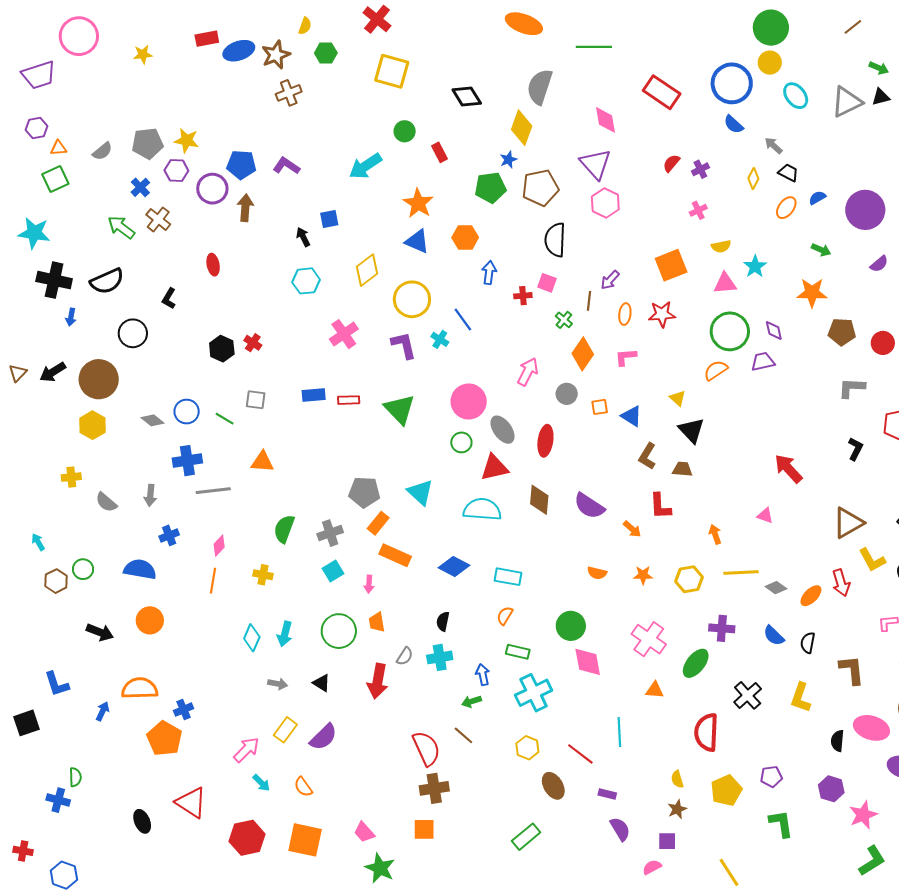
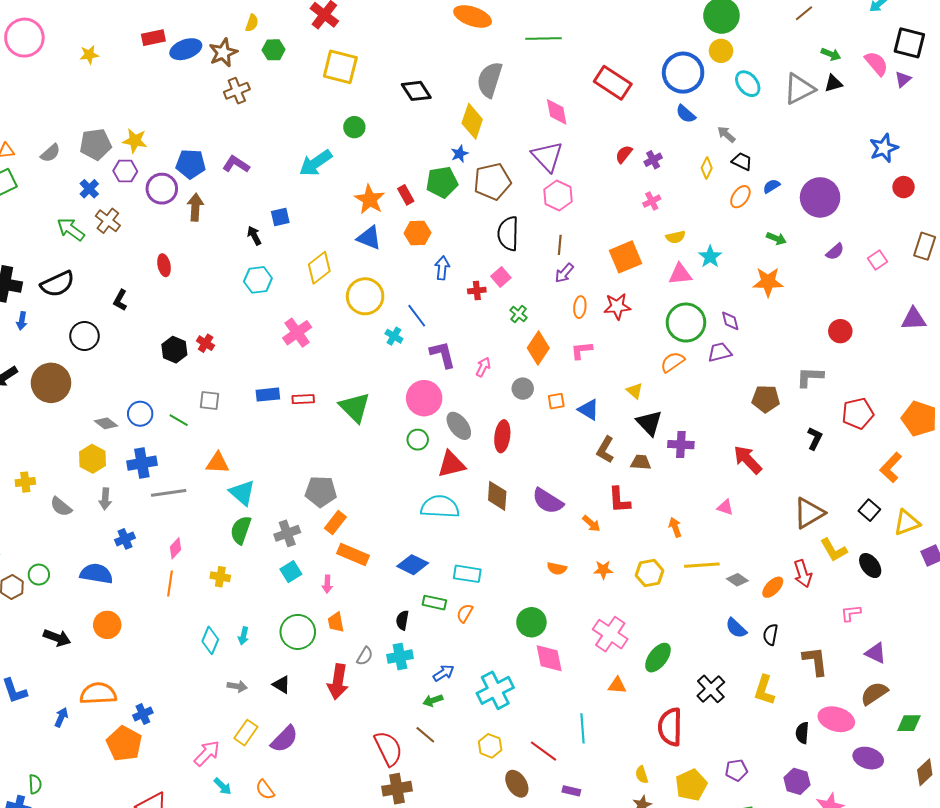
red rectangle: (439, 152) -> (406, 195), moved
pink square: (547, 283) -> (501, 277), turned 30
brown line: (589, 301) -> (560, 245), moved
brown pentagon: (842, 332) -> (766, 399), moved
purple L-shape: (404, 345) -> (443, 355), moved
pink arrow: (528, 372) -> (483, 367), size x0.7
yellow hexagon: (93, 425) -> (92, 459), moved
cyan triangle: (420, 492) -> (242, 493), moved
purple cross: (722, 628) -> (681, 445), moved
cyan arrow: (285, 634) -> (243, 636), size x0.7
green rectangle: (518, 652) -> (434, 603), moved
blue arrow: (483, 675) -> (444, 673), turned 70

> _YOUR GOAL_:
Would you retype every line shown above exactly, leaving the pictures aside?

> _OUTPUT OF THE EXERCISE_:
red rectangle: (439, 152) -> (406, 195), moved
pink square: (547, 283) -> (501, 277), turned 30
brown line: (589, 301) -> (560, 245), moved
brown pentagon: (842, 332) -> (766, 399), moved
purple L-shape: (404, 345) -> (443, 355), moved
pink arrow: (528, 372) -> (483, 367), size x0.7
yellow hexagon: (93, 425) -> (92, 459), moved
cyan triangle: (420, 492) -> (242, 493), moved
purple cross: (722, 628) -> (681, 445), moved
cyan arrow: (285, 634) -> (243, 636), size x0.7
green rectangle: (518, 652) -> (434, 603), moved
blue arrow: (483, 675) -> (444, 673), turned 70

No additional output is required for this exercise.